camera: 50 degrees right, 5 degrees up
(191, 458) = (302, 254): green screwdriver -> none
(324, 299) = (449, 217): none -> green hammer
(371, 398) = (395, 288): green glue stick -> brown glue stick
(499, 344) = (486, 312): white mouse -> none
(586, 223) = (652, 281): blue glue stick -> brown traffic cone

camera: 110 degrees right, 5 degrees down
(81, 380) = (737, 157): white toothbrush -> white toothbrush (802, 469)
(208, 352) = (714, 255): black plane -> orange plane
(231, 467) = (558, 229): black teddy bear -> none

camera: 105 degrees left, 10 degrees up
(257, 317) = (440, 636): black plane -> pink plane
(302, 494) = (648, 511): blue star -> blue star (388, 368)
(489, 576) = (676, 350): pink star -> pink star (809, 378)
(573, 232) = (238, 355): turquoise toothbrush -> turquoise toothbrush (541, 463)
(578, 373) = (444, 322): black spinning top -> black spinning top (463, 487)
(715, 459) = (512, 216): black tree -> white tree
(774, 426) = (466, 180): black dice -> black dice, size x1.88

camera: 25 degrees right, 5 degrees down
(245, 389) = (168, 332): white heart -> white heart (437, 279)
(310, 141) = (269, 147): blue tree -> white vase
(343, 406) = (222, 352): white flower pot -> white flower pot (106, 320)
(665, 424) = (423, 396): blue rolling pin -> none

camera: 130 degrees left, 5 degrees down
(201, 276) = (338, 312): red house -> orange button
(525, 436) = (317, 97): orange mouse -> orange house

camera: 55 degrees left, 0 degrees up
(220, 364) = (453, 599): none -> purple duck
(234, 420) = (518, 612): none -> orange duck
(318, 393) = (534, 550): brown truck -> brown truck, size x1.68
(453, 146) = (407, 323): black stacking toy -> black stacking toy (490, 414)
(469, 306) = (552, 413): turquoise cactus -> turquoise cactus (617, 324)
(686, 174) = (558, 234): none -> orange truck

—————

- _Work instruction_
Take every line from the data that contains the word "star".

- _Response area_
(302, 494) = (648, 511): blue star -> blue star (388, 368)
(489, 576) = (676, 350): pink star -> pink star (809, 378)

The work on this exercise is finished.